■ **Aim of the exercise**:
Would you output the entries below only from the line containing "LINE pin VCC: none -> 5V" through the line containing "DHT3 pin DATA: D6 -> RX", exactly as they stand and with both ends included?

=== Begin Enclosure ===

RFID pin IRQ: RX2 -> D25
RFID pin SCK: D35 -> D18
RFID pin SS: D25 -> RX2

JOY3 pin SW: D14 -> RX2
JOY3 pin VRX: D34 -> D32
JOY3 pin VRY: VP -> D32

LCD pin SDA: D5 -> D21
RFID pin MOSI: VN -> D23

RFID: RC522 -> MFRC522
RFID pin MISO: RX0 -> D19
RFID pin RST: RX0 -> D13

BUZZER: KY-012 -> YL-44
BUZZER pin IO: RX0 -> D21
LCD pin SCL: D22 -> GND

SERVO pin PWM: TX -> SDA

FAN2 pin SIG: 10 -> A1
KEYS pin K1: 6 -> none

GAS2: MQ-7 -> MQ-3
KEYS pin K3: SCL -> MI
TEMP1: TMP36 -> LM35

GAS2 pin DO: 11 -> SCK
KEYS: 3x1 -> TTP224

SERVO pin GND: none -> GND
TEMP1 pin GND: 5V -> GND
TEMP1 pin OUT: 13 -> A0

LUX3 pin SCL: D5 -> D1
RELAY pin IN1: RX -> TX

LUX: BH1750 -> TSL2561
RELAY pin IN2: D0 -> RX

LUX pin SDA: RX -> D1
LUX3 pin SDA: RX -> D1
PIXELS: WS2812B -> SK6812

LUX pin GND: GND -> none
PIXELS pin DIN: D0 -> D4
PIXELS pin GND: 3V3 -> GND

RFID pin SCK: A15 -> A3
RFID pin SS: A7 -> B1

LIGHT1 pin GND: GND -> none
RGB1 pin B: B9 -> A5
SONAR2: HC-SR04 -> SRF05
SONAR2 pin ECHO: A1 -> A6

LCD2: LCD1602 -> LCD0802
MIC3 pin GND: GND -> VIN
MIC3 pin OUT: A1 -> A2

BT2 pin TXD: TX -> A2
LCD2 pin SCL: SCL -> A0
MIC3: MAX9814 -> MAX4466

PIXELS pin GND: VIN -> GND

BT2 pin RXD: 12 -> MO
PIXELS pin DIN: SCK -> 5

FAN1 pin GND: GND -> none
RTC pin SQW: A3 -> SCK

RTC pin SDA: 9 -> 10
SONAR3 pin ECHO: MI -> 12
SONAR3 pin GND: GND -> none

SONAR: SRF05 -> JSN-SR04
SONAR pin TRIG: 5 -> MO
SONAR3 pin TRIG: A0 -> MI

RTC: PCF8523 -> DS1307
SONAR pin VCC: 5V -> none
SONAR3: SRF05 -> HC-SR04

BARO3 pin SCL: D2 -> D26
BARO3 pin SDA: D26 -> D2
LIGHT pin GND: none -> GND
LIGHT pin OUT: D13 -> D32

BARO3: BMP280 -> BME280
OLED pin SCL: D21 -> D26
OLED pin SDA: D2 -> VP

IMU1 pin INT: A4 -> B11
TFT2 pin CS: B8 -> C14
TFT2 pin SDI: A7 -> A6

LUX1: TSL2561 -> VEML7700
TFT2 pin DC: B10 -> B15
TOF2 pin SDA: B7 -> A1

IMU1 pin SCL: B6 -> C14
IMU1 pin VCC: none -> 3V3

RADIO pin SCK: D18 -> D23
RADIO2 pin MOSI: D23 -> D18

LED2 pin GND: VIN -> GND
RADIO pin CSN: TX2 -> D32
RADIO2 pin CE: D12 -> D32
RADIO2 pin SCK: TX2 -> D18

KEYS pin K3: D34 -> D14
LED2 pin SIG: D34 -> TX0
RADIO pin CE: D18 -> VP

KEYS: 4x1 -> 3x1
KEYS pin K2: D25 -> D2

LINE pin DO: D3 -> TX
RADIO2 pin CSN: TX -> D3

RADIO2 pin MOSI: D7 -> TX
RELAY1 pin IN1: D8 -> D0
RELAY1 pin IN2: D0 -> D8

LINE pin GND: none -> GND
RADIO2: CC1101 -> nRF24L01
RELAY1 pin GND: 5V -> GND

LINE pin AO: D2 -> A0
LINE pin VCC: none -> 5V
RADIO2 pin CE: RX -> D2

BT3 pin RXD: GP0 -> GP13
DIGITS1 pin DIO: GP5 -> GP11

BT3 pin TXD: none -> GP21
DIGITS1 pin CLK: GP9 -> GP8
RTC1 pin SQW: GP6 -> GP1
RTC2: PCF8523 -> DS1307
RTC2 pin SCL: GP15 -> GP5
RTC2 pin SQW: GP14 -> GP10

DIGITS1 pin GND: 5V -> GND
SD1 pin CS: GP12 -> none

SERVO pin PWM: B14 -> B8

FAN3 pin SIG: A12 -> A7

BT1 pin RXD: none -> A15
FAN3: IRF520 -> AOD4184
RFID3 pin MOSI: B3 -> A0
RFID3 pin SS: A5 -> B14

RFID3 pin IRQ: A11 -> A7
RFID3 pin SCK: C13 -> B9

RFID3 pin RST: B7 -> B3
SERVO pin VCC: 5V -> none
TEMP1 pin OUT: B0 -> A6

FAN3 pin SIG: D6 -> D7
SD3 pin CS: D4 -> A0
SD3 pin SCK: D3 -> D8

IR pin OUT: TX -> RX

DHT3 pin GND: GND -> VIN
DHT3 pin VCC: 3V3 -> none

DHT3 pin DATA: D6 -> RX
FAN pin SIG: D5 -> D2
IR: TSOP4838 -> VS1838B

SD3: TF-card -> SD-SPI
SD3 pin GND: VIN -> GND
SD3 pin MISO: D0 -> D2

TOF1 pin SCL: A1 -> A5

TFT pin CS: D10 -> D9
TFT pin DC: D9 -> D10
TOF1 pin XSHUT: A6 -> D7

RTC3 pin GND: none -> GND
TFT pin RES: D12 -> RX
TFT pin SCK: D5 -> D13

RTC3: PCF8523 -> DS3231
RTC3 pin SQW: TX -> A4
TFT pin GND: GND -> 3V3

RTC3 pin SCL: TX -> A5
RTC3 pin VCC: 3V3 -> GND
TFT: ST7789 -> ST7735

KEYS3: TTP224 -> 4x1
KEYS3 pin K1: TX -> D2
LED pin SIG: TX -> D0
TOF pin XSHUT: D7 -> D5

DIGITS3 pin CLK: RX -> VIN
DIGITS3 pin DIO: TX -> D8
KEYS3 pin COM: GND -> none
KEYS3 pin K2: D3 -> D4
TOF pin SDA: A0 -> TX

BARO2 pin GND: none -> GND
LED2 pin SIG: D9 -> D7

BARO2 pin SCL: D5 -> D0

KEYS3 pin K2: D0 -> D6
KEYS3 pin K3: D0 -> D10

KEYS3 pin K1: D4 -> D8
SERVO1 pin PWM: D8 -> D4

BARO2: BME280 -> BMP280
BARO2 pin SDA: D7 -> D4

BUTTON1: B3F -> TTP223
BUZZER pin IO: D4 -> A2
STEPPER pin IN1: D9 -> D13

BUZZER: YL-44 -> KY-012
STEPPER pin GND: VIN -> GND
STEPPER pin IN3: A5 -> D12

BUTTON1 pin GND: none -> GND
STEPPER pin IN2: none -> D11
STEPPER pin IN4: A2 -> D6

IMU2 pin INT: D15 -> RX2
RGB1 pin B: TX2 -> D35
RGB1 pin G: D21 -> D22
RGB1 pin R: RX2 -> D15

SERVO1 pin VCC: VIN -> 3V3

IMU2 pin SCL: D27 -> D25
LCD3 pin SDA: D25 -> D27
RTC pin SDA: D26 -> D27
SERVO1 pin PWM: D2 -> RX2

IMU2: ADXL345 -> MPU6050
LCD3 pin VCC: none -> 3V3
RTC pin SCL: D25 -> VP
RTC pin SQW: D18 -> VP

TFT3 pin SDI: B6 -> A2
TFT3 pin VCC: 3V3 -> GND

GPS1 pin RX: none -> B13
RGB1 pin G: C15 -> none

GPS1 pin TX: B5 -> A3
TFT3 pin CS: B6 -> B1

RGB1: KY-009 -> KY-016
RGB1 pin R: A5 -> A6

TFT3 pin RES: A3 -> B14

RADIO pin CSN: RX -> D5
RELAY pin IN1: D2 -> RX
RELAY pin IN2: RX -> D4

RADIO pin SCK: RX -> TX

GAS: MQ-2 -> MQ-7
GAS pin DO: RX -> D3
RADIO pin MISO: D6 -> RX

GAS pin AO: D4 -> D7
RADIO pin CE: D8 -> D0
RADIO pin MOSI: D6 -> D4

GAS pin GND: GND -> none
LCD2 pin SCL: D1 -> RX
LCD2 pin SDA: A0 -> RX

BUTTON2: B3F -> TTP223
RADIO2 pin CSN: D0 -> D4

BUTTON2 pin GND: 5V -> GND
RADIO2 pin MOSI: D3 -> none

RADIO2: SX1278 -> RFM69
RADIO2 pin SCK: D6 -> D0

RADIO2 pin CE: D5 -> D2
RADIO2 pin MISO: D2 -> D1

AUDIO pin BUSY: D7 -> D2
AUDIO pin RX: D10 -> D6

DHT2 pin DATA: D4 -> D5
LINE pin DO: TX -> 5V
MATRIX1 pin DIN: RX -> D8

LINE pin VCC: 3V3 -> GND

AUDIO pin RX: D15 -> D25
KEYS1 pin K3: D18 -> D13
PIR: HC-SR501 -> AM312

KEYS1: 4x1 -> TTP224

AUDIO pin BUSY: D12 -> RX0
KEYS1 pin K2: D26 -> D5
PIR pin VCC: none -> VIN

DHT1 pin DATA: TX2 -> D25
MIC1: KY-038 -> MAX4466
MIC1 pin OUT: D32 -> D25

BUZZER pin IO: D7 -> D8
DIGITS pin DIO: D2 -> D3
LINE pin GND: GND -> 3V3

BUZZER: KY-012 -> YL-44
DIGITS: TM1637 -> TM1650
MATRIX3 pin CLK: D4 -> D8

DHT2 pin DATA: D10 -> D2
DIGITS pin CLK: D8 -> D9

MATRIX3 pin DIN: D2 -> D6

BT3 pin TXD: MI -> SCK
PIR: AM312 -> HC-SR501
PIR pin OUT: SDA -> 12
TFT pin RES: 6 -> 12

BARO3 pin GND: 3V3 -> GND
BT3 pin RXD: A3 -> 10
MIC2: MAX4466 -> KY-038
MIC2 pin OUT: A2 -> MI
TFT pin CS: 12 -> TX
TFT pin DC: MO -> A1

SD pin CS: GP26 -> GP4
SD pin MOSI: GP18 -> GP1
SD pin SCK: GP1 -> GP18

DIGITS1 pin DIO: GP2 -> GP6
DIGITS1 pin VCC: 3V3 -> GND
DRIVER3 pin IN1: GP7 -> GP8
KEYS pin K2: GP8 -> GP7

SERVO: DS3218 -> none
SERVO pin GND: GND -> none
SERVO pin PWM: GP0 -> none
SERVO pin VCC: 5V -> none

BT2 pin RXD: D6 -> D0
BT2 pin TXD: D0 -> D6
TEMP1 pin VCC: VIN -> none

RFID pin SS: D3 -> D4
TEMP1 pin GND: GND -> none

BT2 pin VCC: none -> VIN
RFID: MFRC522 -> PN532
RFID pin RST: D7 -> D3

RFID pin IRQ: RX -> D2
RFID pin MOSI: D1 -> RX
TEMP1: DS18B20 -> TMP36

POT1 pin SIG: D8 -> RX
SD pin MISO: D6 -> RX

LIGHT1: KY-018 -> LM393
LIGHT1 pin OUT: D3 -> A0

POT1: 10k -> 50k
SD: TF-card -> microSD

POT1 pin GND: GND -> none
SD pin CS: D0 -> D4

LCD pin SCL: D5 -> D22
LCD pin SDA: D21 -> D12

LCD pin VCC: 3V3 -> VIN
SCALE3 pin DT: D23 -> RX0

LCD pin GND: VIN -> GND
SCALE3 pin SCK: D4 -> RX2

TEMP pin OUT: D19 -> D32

=== End Enclosure ===

■ **Written answer**:
LINE pin VCC: none -> 5V
RADIO2 pin CE: RX -> D2

BT3 pin RXD: GP0 -> GP13
DIGITS1 pin DIO: GP5 -> GP11

BT3 pin TXD: none -> GP21
DIGITS1 pin CLK: GP9 -> GP8
RTC1 pin SQW: GP6 -> GP1
RTC2: PCF8523 -> DS1307
RTC2 pin SCL: GP15 -> GP5
RTC2 pin SQW: GP14 -> GP10

DIGITS1 pin GND: 5V -> GND
SD1 pin CS: GP12 -> none

SERVO pin PWM: B14 -> B8

FAN3 pin SIG: A12 -> A7

BT1 pin RXD: none -> A15
FAN3: IRF520 -> AOD4184
RFID3 pin MOSI: B3 -> A0
RFID3 pin SS: A5 -> B14

RFID3 pin IRQ: A11 -> A7
RFID3 pin SCK: C13 -> B9

RFID3 pin RST: B7 -> B3
SERVO pin VCC: 5V -> none
TEMP1 pin OUT: B0 -> A6

FAN3 pin SIG: D6 -> D7
SD3 pin CS: D4 -> A0
SD3 pin SCK: D3 -> D8

IR pin OUT: TX -> RX

DHT3 pin GND: GND -> VIN
DHT3 pin VCC: 3V3 -> none

DHT3 pin DATA: D6 -> RX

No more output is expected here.